• [Exercise aim]
Copy each entry below exactly. No images.

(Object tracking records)
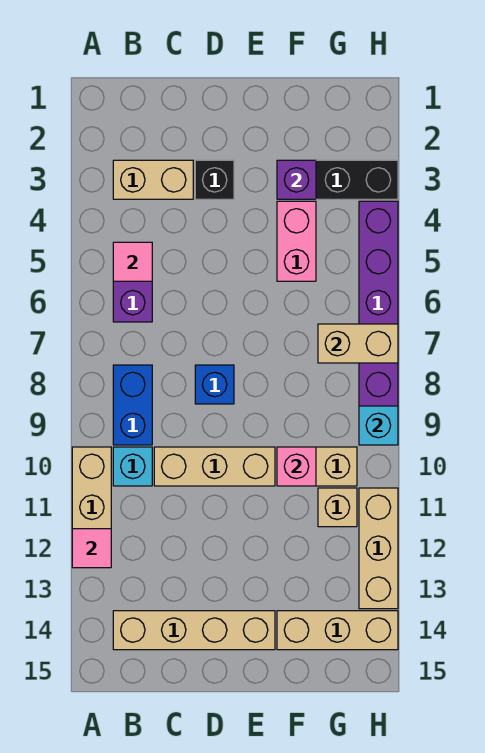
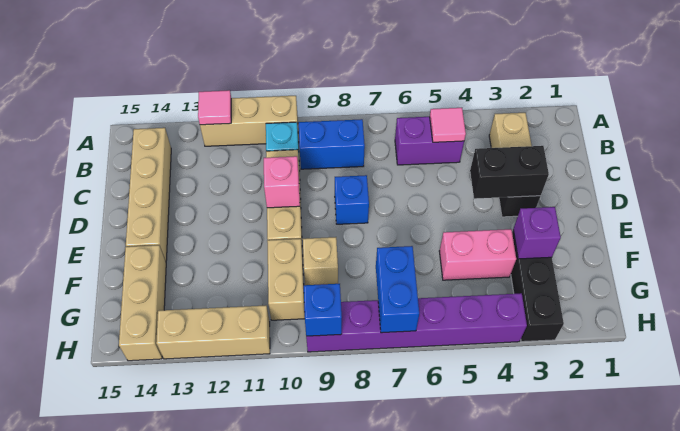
none -> black brick D3:D4 level 2
pink brick F10 level 2 -> pink brick D10 level 2
tan brick G7:H7 level 2 -> blue brick G7:H7 level 2
tan brick G11 level 1 -> tan brick F9 level 1
cyan brick H9 level 2 -> blue brick H9 level 2

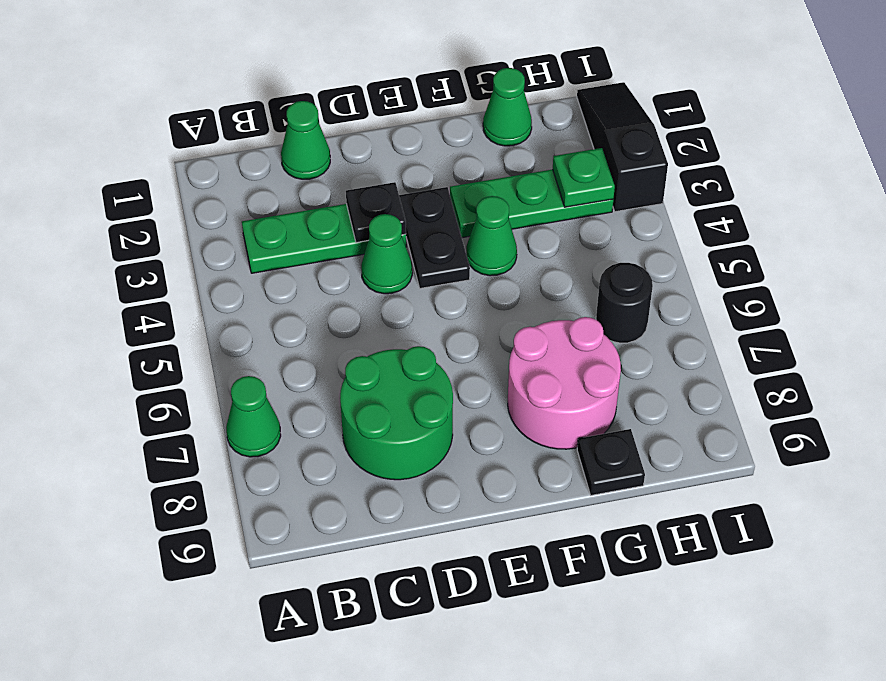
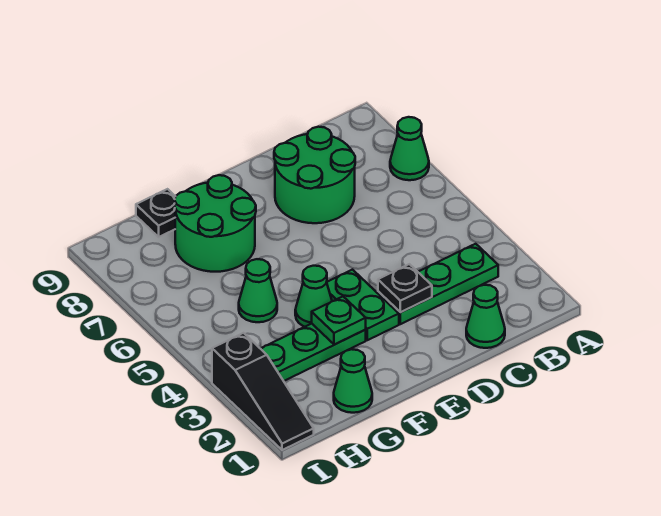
green cone D4 level 1 -> green cone G5 level 1
black plate E3:E4 level 1 -> green plate E3:E4 level 1
pink round brick F7:G8 level 1 -> green round brick F7:G8 level 1
green plate H3 level 2 -> green plate F3 level 2
black round brick H6 level 1 -> none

• [Response]
none -> black brick D3:D4 level 2
pink brick F10 level 2 -> pink brick D10 level 2
tan brick G7:H7 level 2 -> blue brick G7:H7 level 2
tan brick G11 level 1 -> tan brick F9 level 1
cyan brick H9 level 2 -> blue brick H9 level 2

green cone D4 level 1 -> green cone G5 level 1
black plate E3:E4 level 1 -> green plate E3:E4 level 1
pink round brick F7:G8 level 1 -> green round brick F7:G8 level 1
green plate H3 level 2 -> green plate F3 level 2
black round brick H6 level 1 -> none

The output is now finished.